--- DATA FOR THE TASK ---

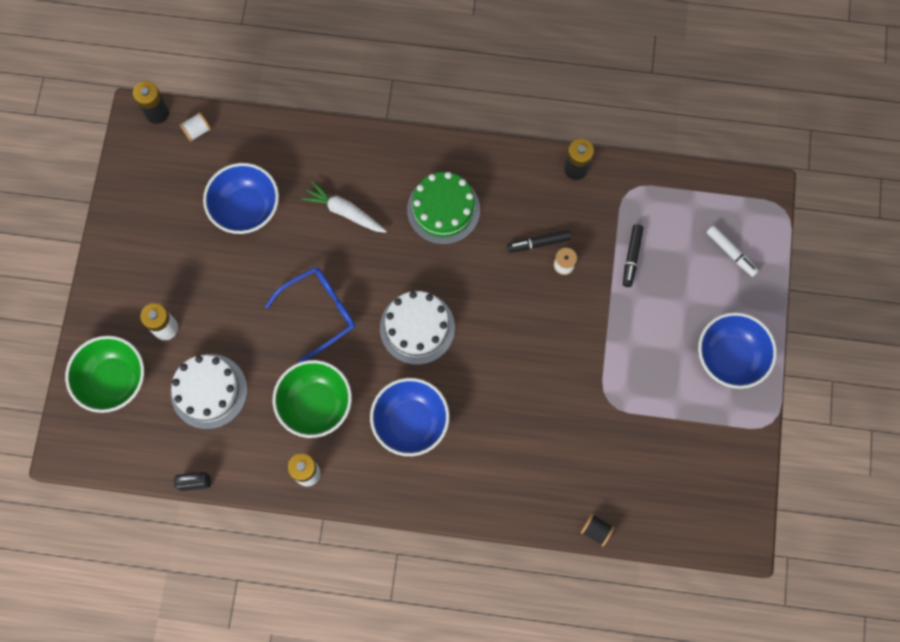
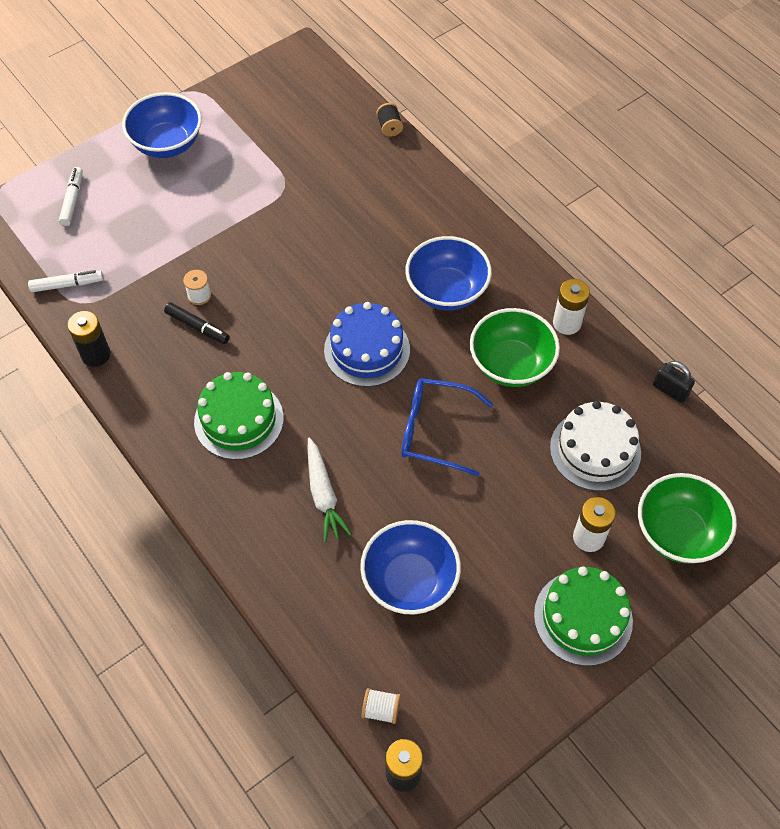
camera: 135 degrees left, 15 degrees down
white cake [380,291,455,365] -> blue cake [324,302,410,387]
black marker [623,224,644,287] -> none
none -> white marker [28,270,103,292]
none -> green cake [534,566,633,666]

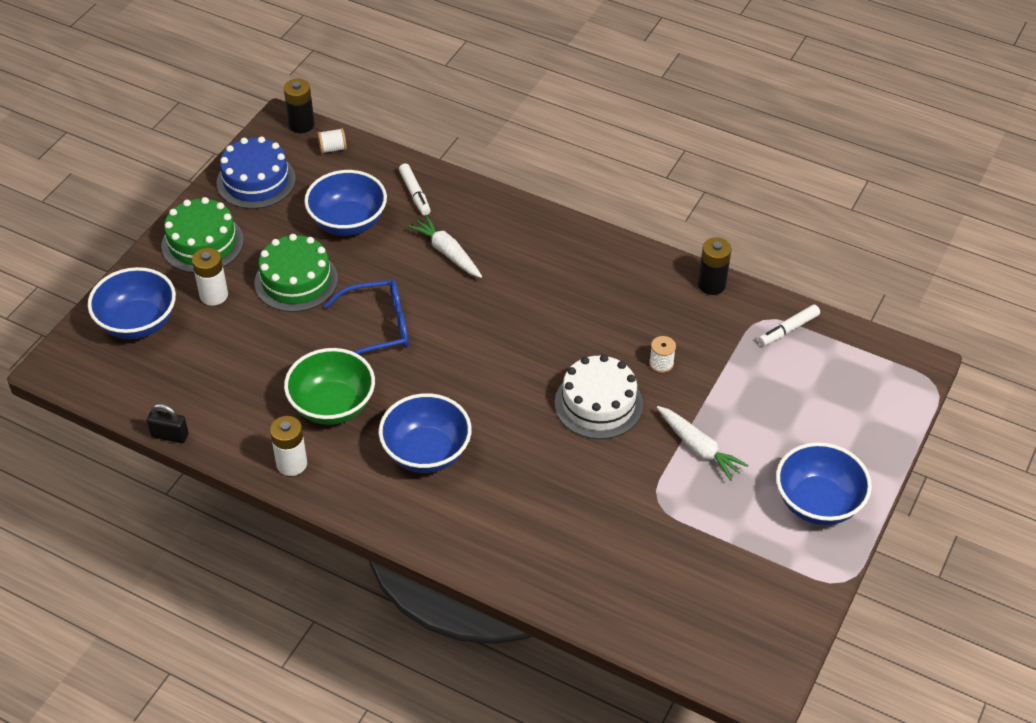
camera: 155 degrees right, 10 degrees down
white marker [59,167,83,226] -> white marker moved to [399,163,431,215]
black marker [164,302,230,344] -> none
green cake [194,372,284,460] -> green cake moved to [254,234,338,312]
blue cake [324,302,410,387] -> blue cake moved to [216,136,296,209]
black spool [377,103,403,137] -> none
white cake [550,401,641,491] -> white cake moved to [555,354,643,439]
green bowl [638,473,737,564] -> blue bowl [88,267,176,339]
none -> white carrot [657,406,749,481]

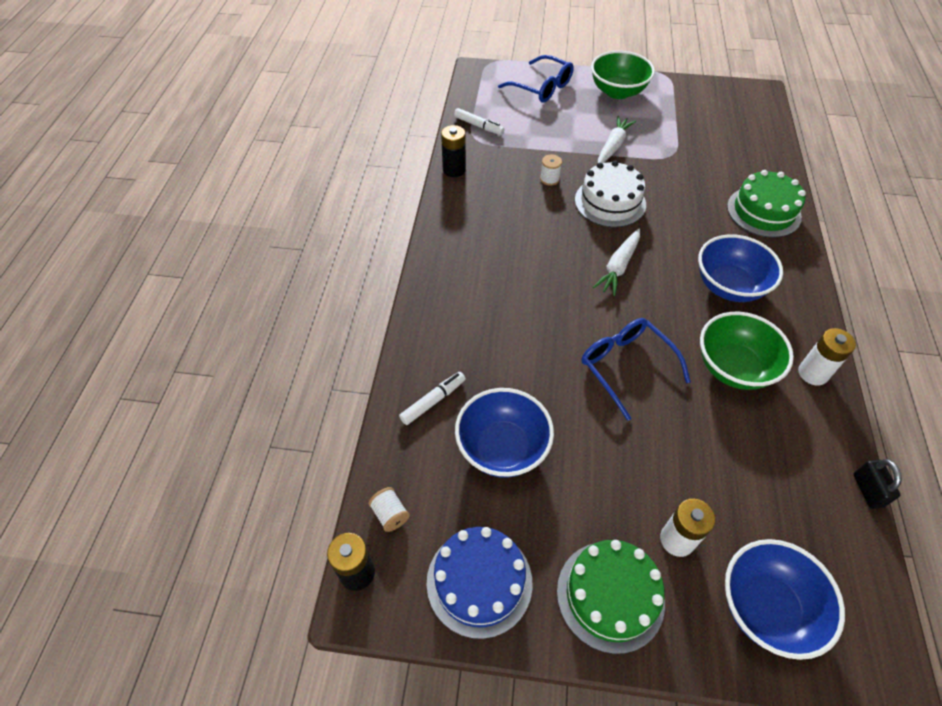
camera: 110 degrees left, 5 degrees up
green cake [254,234,338,312] -> green cake moved to [727,170,806,238]
white carrot [408,215,482,278] -> white carrot moved to [593,229,640,296]
blue bowl [776,442,872,525] -> green bowl [591,51,655,99]
none -> blue glasses [498,55,574,103]

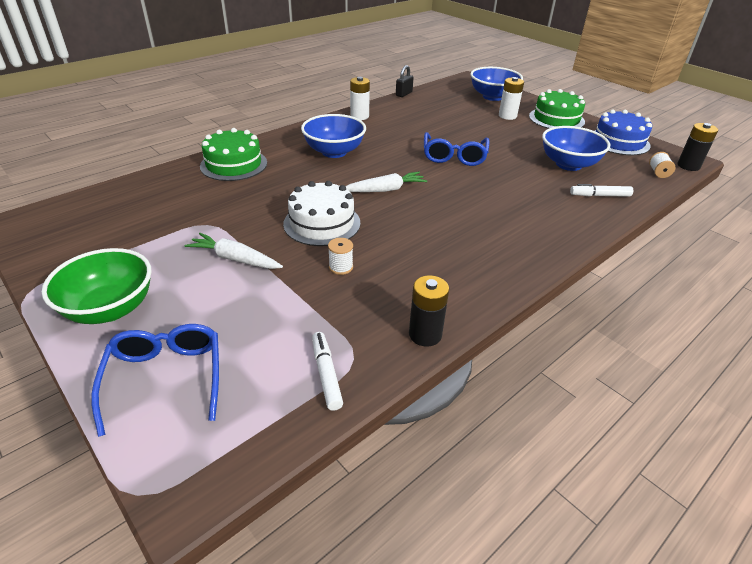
camera: 140 degrees left, 15 degrees down
white carrot [598,116,636,163] -> white carrot turned 45 degrees clockwise [185,233,283,269]
green bowl [700,312,794,390] -> none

---

Every line holding the string "bowl" should be copied here, so please find those lines in the data.

RESULT OF THE TASK:
green bowl [638,473,737,564] -> blue bowl [88,267,176,339]
blue bowl [776,442,872,525] -> green bowl [591,51,655,99]
green bowl [700,312,794,390] -> none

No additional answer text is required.